[[ Material shown open ]]

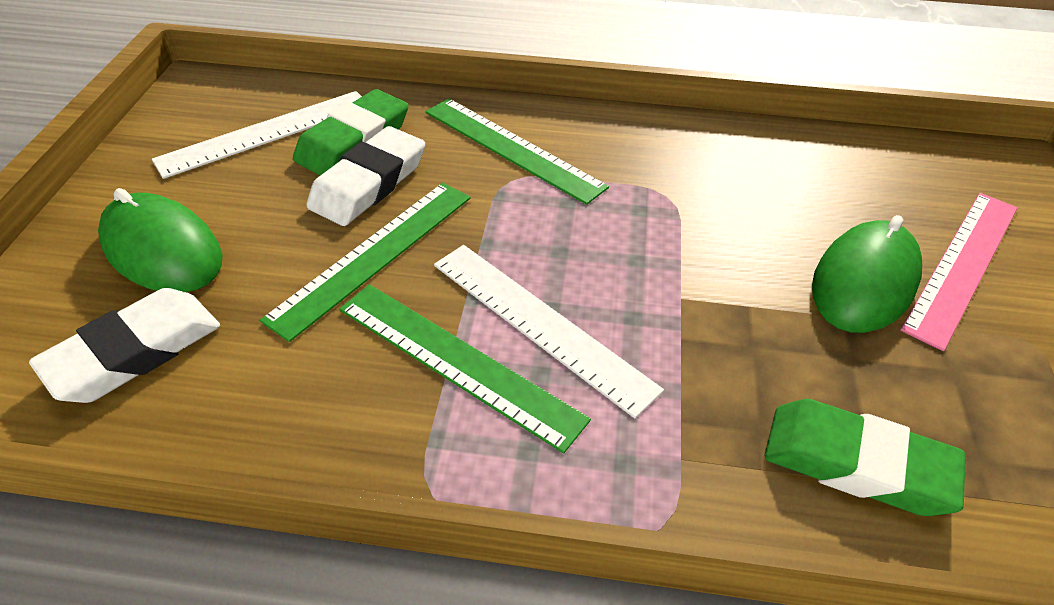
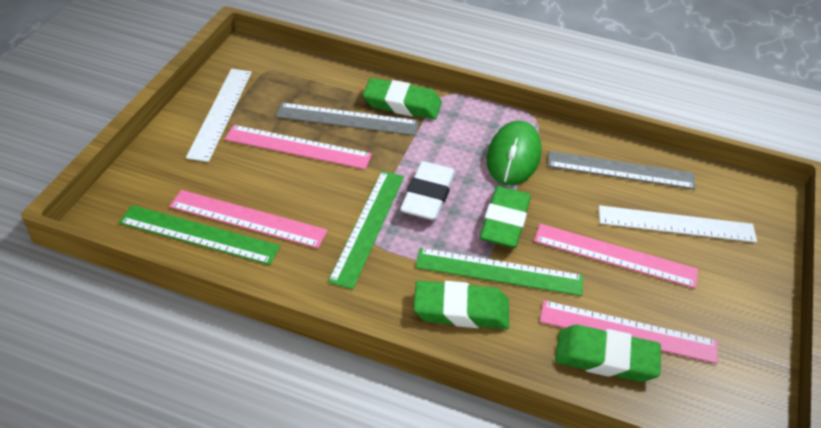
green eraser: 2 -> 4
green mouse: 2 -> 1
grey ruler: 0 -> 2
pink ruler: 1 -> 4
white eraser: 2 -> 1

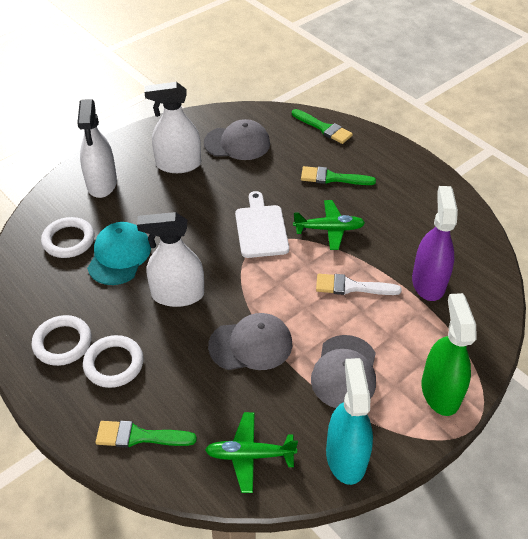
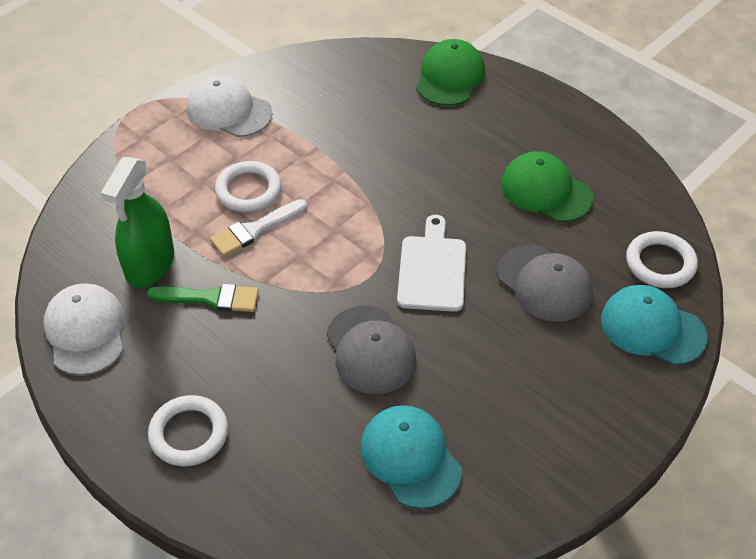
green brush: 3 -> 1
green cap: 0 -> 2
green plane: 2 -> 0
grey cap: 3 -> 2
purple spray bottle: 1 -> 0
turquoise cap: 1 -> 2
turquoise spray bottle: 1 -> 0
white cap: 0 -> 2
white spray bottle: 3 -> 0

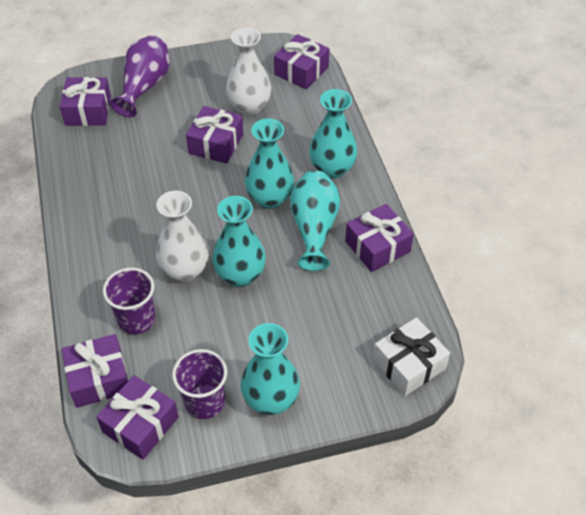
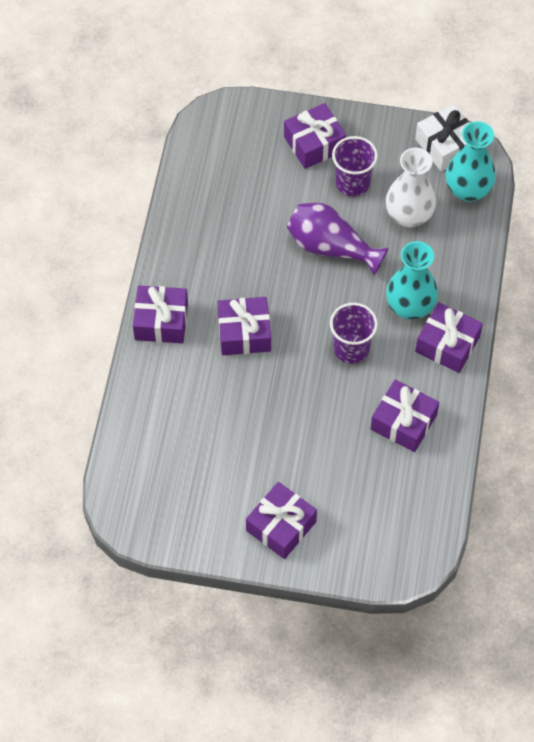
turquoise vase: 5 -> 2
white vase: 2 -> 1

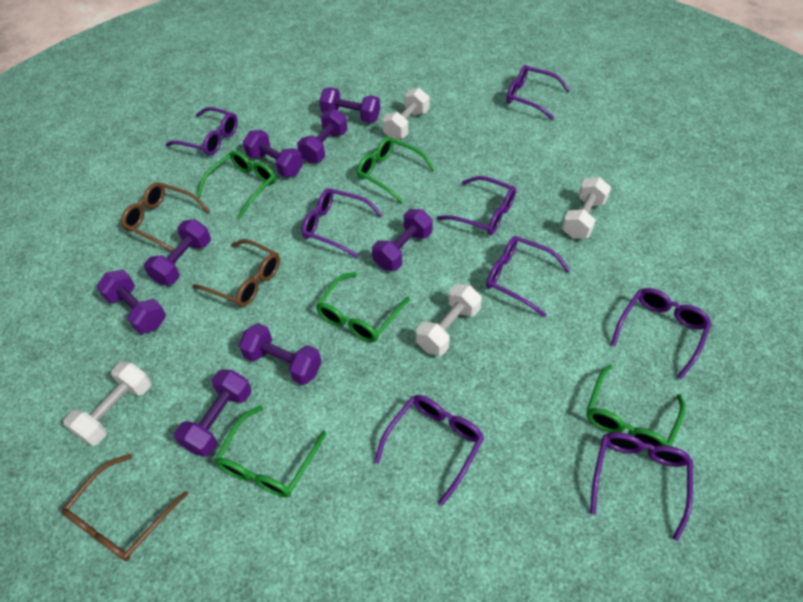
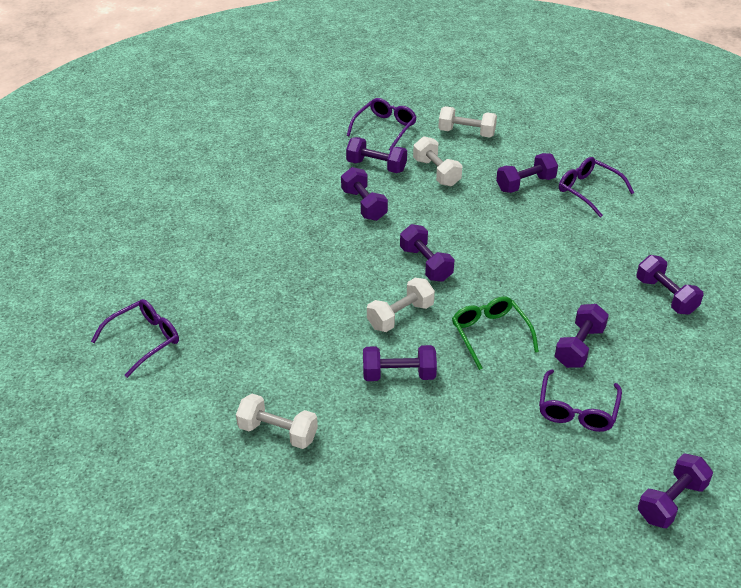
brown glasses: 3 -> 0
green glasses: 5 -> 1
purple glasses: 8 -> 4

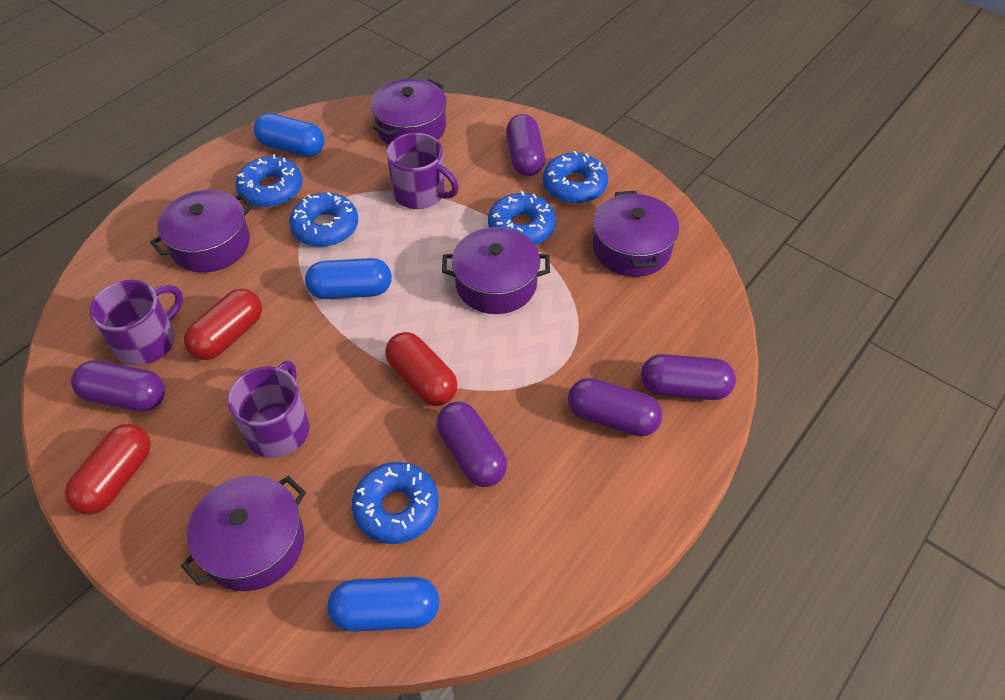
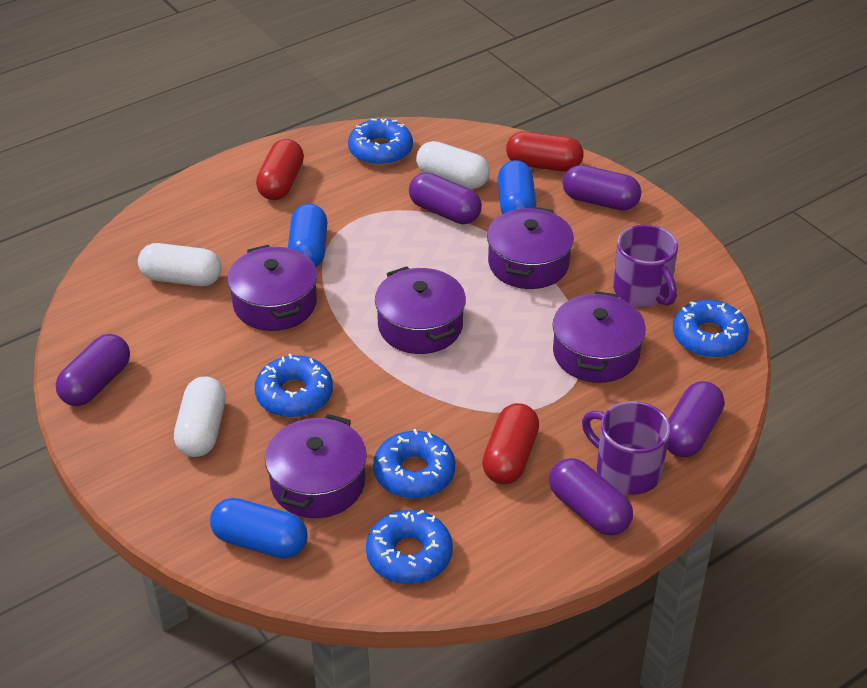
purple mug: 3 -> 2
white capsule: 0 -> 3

[[ Material shown closed ]]

Task item
Give back exactly the lines from the first line of the data through the line with "purple glasses: 8 -> 4", pictures excluded.

Solution to this problem
green eraser: 2 -> 4
green mouse: 2 -> 1
grey ruler: 0 -> 2
pink ruler: 1 -> 4
white eraser: 2 -> 1

green brush: 3 -> 1
green cap: 0 -> 2
green plane: 2 -> 0
grey cap: 3 -> 2
purple spray bottle: 1 -> 0
turquoise cap: 1 -> 2
turquoise spray bottle: 1 -> 0
white cap: 0 -> 2
white spray bottle: 3 -> 0

turquoise vase: 5 -> 2
white vase: 2 -> 1

brown glasses: 3 -> 0
green glasses: 5 -> 1
purple glasses: 8 -> 4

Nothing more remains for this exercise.